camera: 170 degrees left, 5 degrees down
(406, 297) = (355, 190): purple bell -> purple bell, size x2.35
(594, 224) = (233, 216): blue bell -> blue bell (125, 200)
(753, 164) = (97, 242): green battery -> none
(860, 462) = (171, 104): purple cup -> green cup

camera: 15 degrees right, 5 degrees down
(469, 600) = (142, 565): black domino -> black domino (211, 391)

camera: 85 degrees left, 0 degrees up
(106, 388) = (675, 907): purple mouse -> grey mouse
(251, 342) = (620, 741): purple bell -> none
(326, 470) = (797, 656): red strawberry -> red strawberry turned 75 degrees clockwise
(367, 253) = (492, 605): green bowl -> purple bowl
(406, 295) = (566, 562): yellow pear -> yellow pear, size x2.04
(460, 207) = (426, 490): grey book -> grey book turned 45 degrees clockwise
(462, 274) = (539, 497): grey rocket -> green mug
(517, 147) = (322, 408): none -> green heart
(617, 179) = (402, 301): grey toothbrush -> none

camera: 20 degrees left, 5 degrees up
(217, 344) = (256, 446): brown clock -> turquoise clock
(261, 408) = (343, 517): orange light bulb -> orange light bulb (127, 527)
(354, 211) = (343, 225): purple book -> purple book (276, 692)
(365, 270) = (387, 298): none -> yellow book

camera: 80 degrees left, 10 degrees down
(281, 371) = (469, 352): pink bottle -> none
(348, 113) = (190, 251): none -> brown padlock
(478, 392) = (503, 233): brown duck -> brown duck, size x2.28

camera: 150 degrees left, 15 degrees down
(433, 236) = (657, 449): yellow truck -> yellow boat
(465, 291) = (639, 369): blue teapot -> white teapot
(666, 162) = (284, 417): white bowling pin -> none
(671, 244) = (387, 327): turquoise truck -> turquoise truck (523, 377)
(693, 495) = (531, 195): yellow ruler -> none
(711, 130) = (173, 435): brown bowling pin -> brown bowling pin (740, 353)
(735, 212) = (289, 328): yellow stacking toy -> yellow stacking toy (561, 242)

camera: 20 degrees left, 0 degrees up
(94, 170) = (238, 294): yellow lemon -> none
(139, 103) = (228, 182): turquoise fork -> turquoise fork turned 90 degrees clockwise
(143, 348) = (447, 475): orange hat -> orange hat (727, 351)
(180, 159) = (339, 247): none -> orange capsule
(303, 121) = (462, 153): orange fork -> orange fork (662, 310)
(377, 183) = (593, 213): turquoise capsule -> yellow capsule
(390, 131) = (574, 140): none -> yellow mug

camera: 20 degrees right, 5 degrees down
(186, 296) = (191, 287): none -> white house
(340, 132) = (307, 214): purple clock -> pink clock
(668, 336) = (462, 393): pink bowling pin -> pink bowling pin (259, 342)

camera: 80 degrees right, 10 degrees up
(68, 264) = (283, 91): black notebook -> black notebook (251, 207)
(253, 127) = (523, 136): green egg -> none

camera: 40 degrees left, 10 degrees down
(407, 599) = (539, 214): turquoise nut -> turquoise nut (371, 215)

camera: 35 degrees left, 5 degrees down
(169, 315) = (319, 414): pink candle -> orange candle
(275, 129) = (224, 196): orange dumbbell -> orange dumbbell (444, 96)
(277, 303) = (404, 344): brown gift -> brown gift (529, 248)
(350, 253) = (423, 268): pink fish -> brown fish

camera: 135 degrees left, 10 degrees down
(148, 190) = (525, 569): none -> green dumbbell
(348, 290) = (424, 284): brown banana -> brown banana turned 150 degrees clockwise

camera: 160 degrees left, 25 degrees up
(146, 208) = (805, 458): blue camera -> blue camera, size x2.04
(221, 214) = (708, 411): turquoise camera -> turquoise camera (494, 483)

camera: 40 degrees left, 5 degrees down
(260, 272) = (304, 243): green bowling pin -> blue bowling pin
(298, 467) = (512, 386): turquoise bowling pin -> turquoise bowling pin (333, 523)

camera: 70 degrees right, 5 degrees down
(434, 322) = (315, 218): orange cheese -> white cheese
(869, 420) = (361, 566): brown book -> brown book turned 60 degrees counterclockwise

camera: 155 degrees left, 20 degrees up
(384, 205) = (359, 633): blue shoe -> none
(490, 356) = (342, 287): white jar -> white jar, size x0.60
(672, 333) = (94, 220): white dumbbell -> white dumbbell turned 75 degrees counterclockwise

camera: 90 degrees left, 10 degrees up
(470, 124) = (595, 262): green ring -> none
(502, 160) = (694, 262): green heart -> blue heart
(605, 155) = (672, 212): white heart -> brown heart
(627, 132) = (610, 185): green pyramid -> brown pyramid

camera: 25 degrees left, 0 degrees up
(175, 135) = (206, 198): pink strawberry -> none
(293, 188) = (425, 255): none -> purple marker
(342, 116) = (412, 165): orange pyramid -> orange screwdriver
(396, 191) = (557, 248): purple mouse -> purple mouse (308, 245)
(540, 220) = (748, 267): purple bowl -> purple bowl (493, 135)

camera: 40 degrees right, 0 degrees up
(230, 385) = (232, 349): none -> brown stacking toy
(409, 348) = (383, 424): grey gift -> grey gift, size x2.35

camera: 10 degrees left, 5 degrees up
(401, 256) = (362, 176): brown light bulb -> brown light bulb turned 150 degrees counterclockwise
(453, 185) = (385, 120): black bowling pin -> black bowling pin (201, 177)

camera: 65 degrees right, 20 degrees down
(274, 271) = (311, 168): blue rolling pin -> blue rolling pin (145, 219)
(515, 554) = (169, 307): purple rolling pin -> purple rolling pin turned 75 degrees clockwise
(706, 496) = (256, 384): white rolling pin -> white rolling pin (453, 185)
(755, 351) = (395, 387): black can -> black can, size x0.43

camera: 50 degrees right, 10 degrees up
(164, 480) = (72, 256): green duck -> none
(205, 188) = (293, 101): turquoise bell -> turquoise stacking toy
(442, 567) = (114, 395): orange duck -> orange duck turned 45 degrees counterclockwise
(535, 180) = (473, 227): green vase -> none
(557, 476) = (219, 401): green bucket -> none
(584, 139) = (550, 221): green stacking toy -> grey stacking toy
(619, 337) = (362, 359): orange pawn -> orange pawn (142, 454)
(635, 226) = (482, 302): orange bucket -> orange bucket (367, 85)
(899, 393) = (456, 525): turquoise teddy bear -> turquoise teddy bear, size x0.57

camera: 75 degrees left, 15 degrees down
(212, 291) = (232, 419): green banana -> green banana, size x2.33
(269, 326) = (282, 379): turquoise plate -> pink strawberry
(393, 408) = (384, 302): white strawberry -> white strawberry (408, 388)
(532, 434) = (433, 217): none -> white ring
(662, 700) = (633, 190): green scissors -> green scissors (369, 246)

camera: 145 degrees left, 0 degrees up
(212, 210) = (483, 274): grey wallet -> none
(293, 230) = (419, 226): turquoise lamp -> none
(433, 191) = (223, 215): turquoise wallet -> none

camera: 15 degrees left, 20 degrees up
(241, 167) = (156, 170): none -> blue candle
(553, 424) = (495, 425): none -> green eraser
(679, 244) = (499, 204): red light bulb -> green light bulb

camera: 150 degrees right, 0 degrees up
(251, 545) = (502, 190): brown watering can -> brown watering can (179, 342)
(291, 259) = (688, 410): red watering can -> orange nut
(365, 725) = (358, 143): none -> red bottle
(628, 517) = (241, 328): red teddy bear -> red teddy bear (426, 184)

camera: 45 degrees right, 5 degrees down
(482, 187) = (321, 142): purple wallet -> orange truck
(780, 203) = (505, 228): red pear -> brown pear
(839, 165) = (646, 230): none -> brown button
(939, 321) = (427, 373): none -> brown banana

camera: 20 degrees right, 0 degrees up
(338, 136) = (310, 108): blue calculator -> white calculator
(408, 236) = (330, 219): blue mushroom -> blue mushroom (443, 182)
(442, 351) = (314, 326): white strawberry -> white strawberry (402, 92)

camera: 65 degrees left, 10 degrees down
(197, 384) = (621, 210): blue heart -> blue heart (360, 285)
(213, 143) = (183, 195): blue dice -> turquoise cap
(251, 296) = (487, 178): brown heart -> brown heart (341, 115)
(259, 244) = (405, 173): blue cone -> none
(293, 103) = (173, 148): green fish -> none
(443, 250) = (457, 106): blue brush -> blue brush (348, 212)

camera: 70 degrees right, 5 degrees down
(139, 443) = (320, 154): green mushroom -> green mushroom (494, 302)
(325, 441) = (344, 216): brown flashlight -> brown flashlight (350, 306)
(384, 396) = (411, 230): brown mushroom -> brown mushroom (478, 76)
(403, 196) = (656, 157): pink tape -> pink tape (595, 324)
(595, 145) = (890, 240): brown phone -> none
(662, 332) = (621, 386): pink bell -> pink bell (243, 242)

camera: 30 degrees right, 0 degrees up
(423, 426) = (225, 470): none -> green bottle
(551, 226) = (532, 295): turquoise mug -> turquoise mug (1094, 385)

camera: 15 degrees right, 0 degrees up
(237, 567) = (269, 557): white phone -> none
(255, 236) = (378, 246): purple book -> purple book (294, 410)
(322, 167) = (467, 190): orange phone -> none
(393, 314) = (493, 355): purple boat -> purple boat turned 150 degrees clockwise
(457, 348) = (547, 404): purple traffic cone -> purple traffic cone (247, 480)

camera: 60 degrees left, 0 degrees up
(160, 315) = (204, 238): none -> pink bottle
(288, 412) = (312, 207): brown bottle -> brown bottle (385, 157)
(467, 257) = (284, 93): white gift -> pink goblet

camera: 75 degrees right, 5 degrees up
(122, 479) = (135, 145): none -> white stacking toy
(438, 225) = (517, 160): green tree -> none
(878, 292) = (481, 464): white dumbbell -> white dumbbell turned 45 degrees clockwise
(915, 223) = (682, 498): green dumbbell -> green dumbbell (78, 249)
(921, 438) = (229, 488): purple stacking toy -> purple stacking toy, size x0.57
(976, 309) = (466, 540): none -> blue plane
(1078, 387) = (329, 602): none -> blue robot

• Action item: Working from the data above, extract solely the lines from the one containing "(502, 160) = (694, 262): green" through the one containing "(755, 351) = (395, 387): black", exactly as they appear, both included.

• Written response:
(502, 160) = (694, 262): green heart -> blue heart
(605, 155) = (672, 212): white heart -> brown heart
(627, 132) = (610, 185): green pyramid -> brown pyramid

camera: 25 degrees left, 0 degrees up
(175, 135) = (206, 198): pink strawberry -> none
(293, 188) = (425, 255): none -> purple marker
(342, 116) = (412, 165): orange pyramid -> orange screwdriver
(396, 191) = (557, 248): purple mouse -> purple mouse (308, 245)
(540, 220) = (748, 267): purple bowl -> purple bowl (493, 135)

camera: 40 degrees right, 0 degrees up
(230, 385) = (232, 349): none -> brown stacking toy
(409, 348) = (383, 424): grey gift -> grey gift, size x2.35

camera: 10 degrees left, 5 degrees up
(401, 256) = (362, 176): brown light bulb -> brown light bulb turned 150 degrees counterclockwise
(453, 185) = (385, 120): black bowling pin -> black bowling pin (201, 177)

camera: 65 degrees right, 20 degrees down
(274, 271) = (311, 168): blue rolling pin -> blue rolling pin (145, 219)
(515, 554) = (169, 307): purple rolling pin -> purple rolling pin turned 75 degrees clockwise
(706, 496) = (256, 384): white rolling pin -> white rolling pin (453, 185)
(755, 351) = (395, 387): black can -> black can, size x0.43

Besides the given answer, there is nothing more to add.